==== Data for analysis
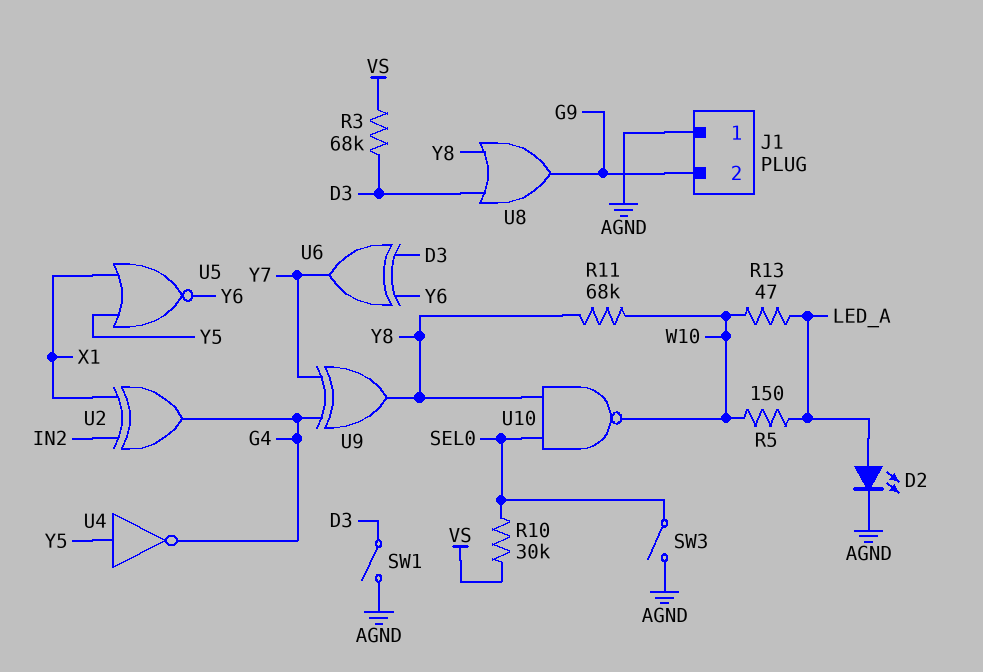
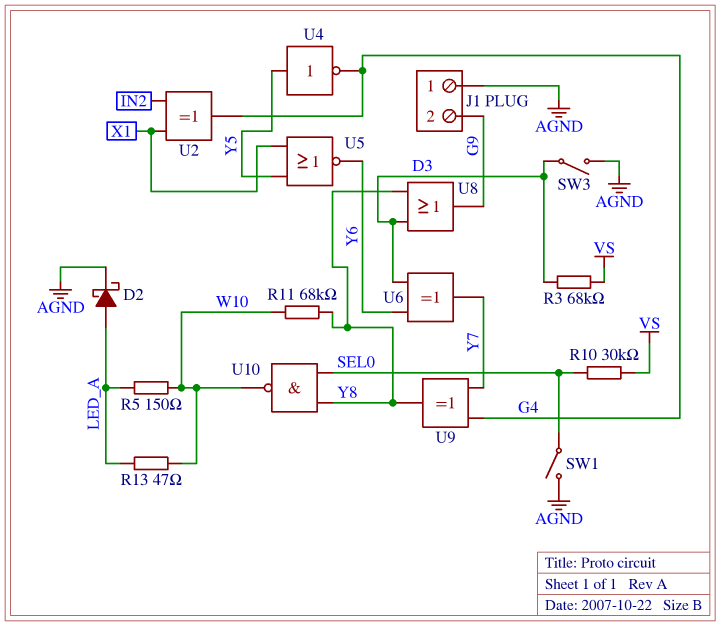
D2: LED (A LED_A, K AGND) -> schottky (A LED_A, K AGND)
SW1: switch (AGND, D3) -> switch (AGND, SEL0)
SW3: switch (AGND, SEL0) -> switch (AGND, D3)

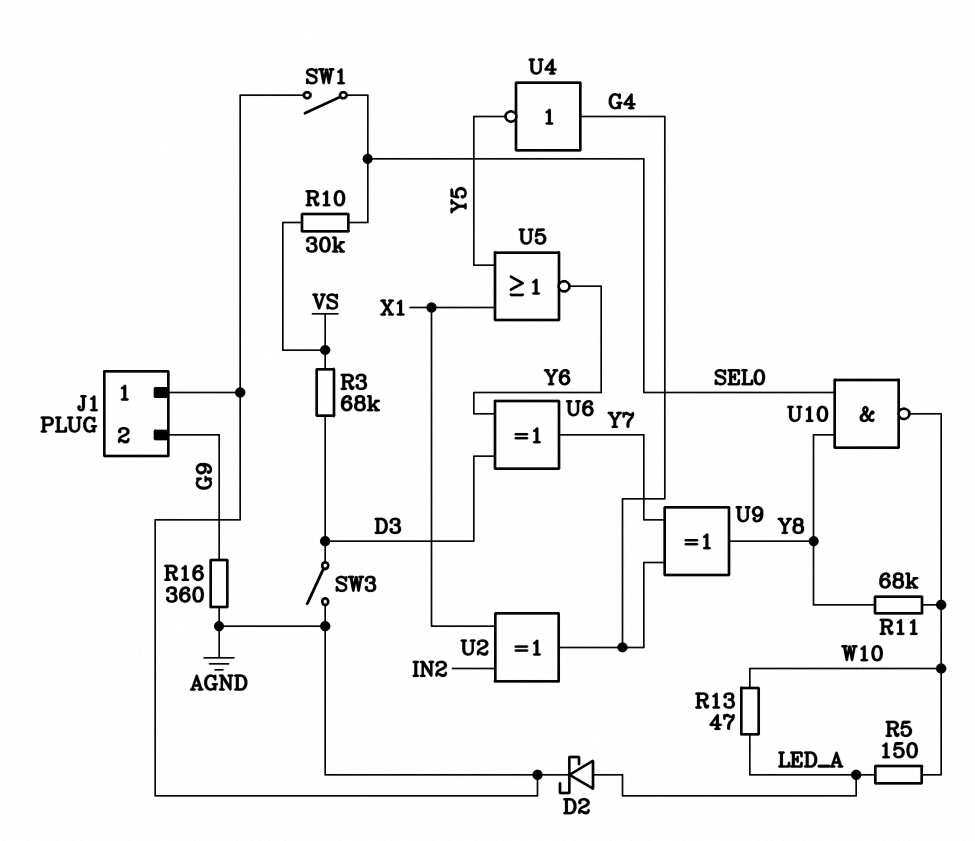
R16: none -> 360 (AGND, G9)
U4: NOT (in Y5, out G4) -> NOT (in G4, out Y5)
U8: OR (in D3, in Y8, out G9) -> none

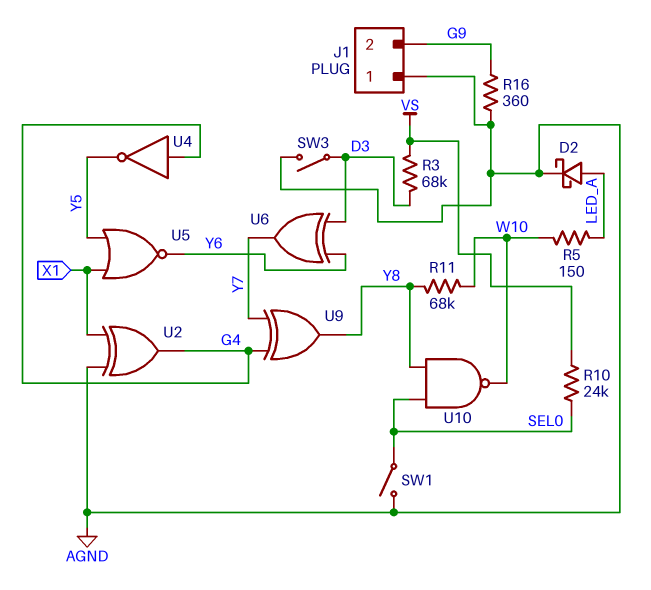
R10: 30k (SEL0, VS) -> 24k (SEL0, VS)
R13: 47 (LED_A, W10) -> none
U2: XOR (in IN2, in X1, out G4) -> XOR (in AGND, in X1, out G4)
========
### What the exercise asks
Skip all pictures. Write out only the lines from the one containing "U4: NOT (in" to the end of the listing above, inclusive, exactly as given.

### Reply
U4: NOT (in Y5, out G4) -> NOT (in G4, out Y5)
U8: OR (in D3, in Y8, out G9) -> none

R10: 30k (SEL0, VS) -> 24k (SEL0, VS)
R13: 47 (LED_A, W10) -> none
U2: XOR (in IN2, in X1, out G4) -> XOR (in AGND, in X1, out G4)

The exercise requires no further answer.